● **PROVIDED DATA**
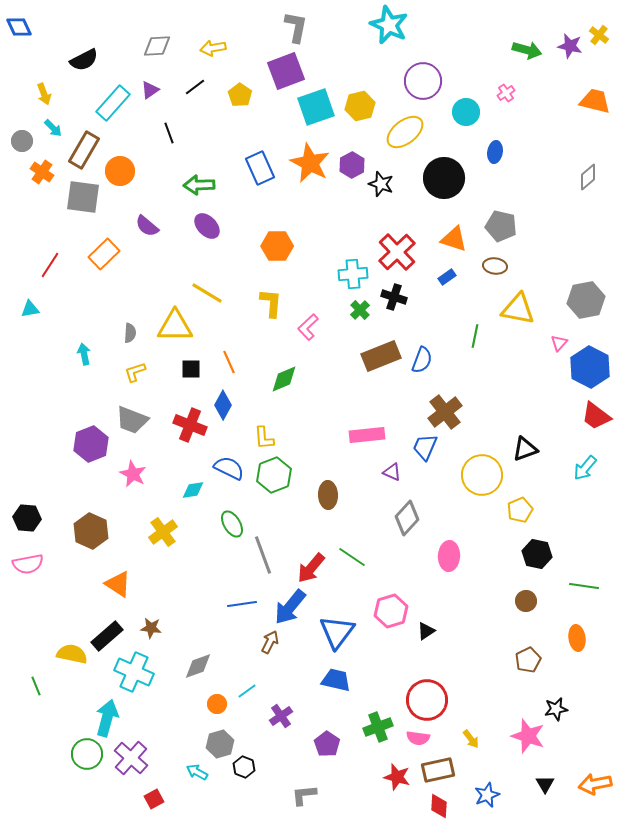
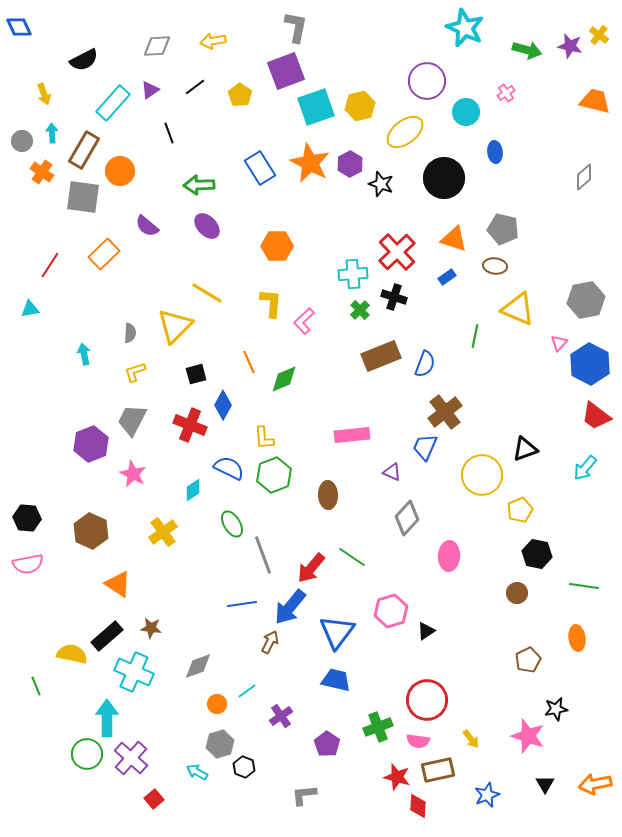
cyan star at (389, 25): moved 76 px right, 3 px down
yellow arrow at (213, 48): moved 7 px up
purple circle at (423, 81): moved 4 px right
cyan arrow at (53, 128): moved 1 px left, 5 px down; rotated 138 degrees counterclockwise
blue ellipse at (495, 152): rotated 15 degrees counterclockwise
purple hexagon at (352, 165): moved 2 px left, 1 px up
blue rectangle at (260, 168): rotated 8 degrees counterclockwise
gray diamond at (588, 177): moved 4 px left
gray pentagon at (501, 226): moved 2 px right, 3 px down
yellow triangle at (518, 309): rotated 12 degrees clockwise
yellow triangle at (175, 326): rotated 45 degrees counterclockwise
pink L-shape at (308, 327): moved 4 px left, 6 px up
blue semicircle at (422, 360): moved 3 px right, 4 px down
orange line at (229, 362): moved 20 px right
blue hexagon at (590, 367): moved 3 px up
black square at (191, 369): moved 5 px right, 5 px down; rotated 15 degrees counterclockwise
gray trapezoid at (132, 420): rotated 96 degrees clockwise
pink rectangle at (367, 435): moved 15 px left
cyan diamond at (193, 490): rotated 25 degrees counterclockwise
brown circle at (526, 601): moved 9 px left, 8 px up
cyan arrow at (107, 718): rotated 15 degrees counterclockwise
pink semicircle at (418, 738): moved 3 px down
red square at (154, 799): rotated 12 degrees counterclockwise
red diamond at (439, 806): moved 21 px left
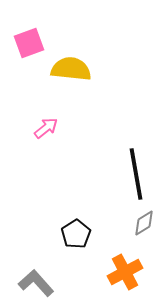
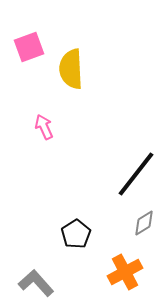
pink square: moved 4 px down
yellow semicircle: rotated 99 degrees counterclockwise
pink arrow: moved 2 px left, 1 px up; rotated 75 degrees counterclockwise
black line: rotated 48 degrees clockwise
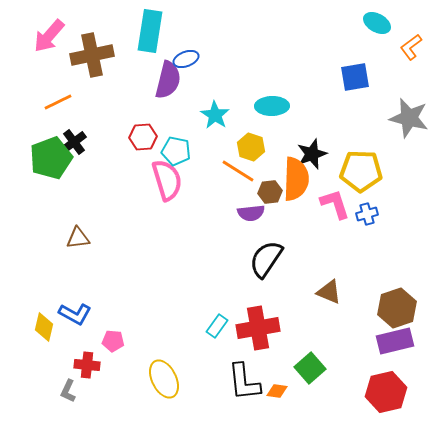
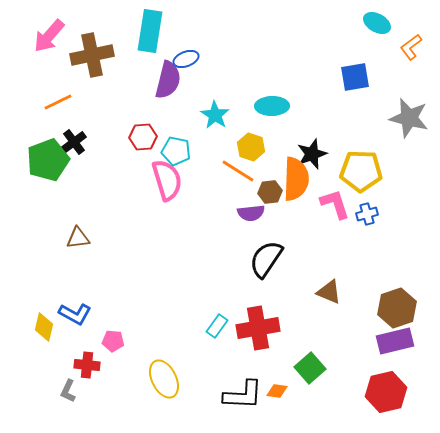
green pentagon at (51, 158): moved 3 px left, 2 px down
black L-shape at (244, 382): moved 1 px left, 13 px down; rotated 81 degrees counterclockwise
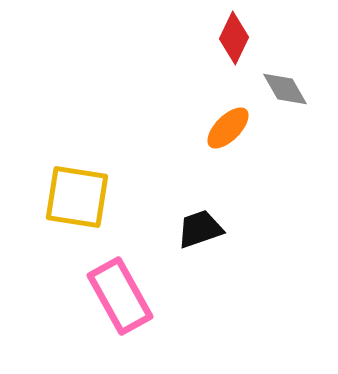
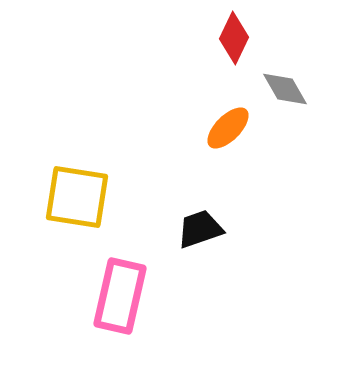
pink rectangle: rotated 42 degrees clockwise
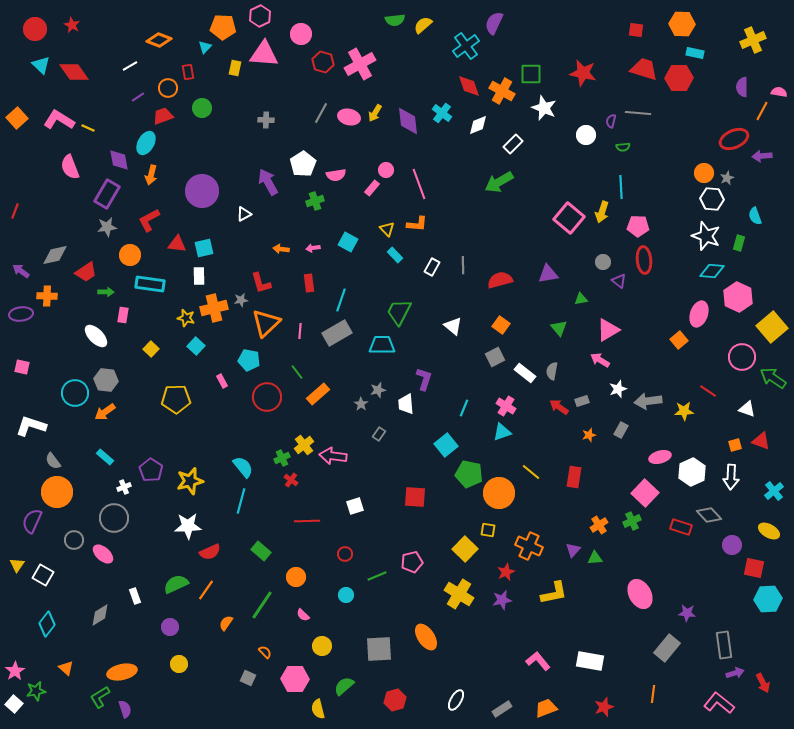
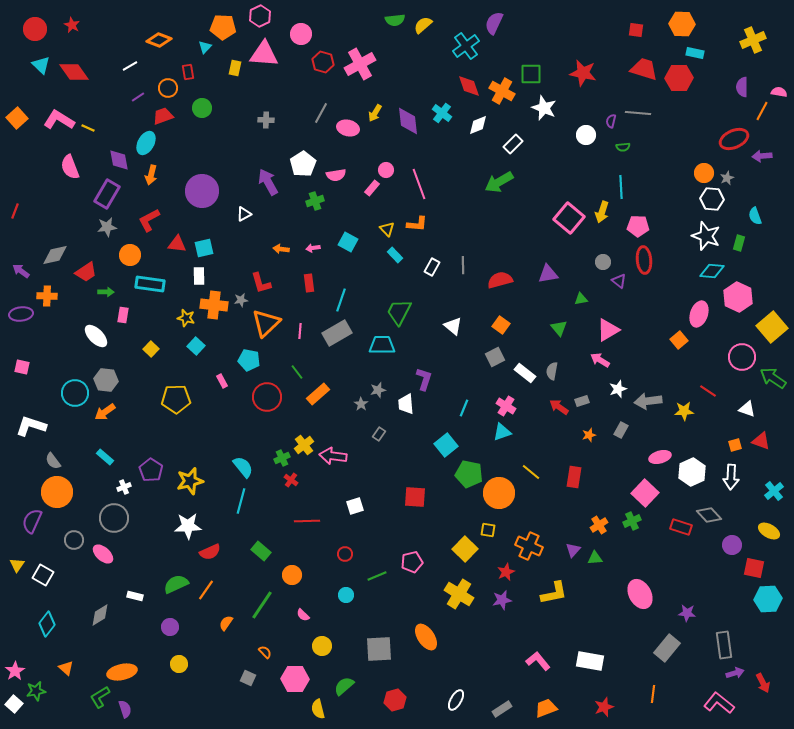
pink ellipse at (349, 117): moved 1 px left, 11 px down
orange cross at (214, 308): moved 3 px up; rotated 20 degrees clockwise
orange circle at (296, 577): moved 4 px left, 2 px up
white rectangle at (135, 596): rotated 56 degrees counterclockwise
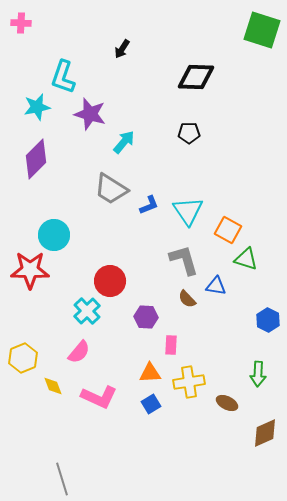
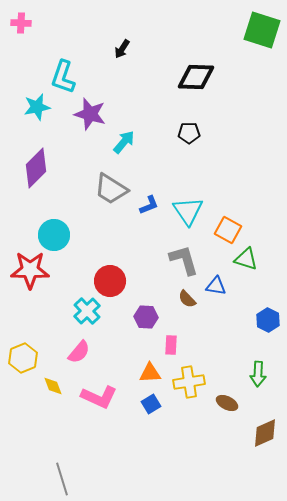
purple diamond: moved 9 px down
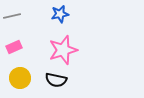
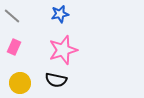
gray line: rotated 54 degrees clockwise
pink rectangle: rotated 42 degrees counterclockwise
yellow circle: moved 5 px down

● **STATED PROBLEM**
Update the data above by replacing every "counterclockwise" with "anticlockwise" and leaving everything else unchanged. Leave the pictures out of your answer.

● **CORRECT OUTPUT**
cyan star at (389, 25): moved 76 px right, 3 px down
yellow arrow at (213, 48): moved 7 px up
purple circle at (423, 81): moved 4 px right
cyan arrow at (53, 128): moved 1 px left, 5 px down; rotated 138 degrees anticlockwise
blue ellipse at (495, 152): rotated 15 degrees anticlockwise
purple hexagon at (352, 165): moved 2 px left, 1 px up
blue rectangle at (260, 168): rotated 8 degrees anticlockwise
gray diamond at (588, 177): moved 4 px left
gray pentagon at (501, 226): moved 2 px right, 3 px down
yellow triangle at (518, 309): rotated 12 degrees clockwise
yellow triangle at (175, 326): rotated 45 degrees anticlockwise
pink L-shape at (308, 327): moved 4 px left, 6 px up
blue semicircle at (422, 360): moved 3 px right, 4 px down
orange line at (229, 362): moved 20 px right
blue hexagon at (590, 367): moved 3 px up
black square at (191, 369): moved 5 px right, 5 px down; rotated 15 degrees anticlockwise
gray trapezoid at (132, 420): rotated 96 degrees clockwise
pink rectangle at (367, 435): moved 15 px left
cyan diamond at (193, 490): rotated 25 degrees anticlockwise
brown circle at (526, 601): moved 9 px left, 8 px up
cyan arrow at (107, 718): rotated 15 degrees anticlockwise
pink semicircle at (418, 738): moved 3 px down
red square at (154, 799): rotated 12 degrees anticlockwise
red diamond at (439, 806): moved 21 px left
pink square: moved 4 px down
yellow semicircle: rotated 99 degrees anticlockwise
pink arrow: moved 2 px left, 1 px up; rotated 75 degrees anticlockwise
black line: rotated 48 degrees clockwise
green pentagon at (51, 158): moved 3 px left, 2 px down
black L-shape at (244, 382): moved 1 px left, 13 px down; rotated 81 degrees anticlockwise
pink rectangle: rotated 42 degrees clockwise
pink ellipse at (349, 117): moved 1 px left, 11 px down
orange cross at (214, 308): moved 3 px up; rotated 20 degrees clockwise
orange circle at (296, 577): moved 4 px left, 2 px up
white rectangle at (135, 596): rotated 56 degrees anticlockwise
purple diamond: moved 9 px down
gray line: rotated 54 degrees clockwise
pink rectangle: rotated 42 degrees anticlockwise
yellow circle: moved 5 px down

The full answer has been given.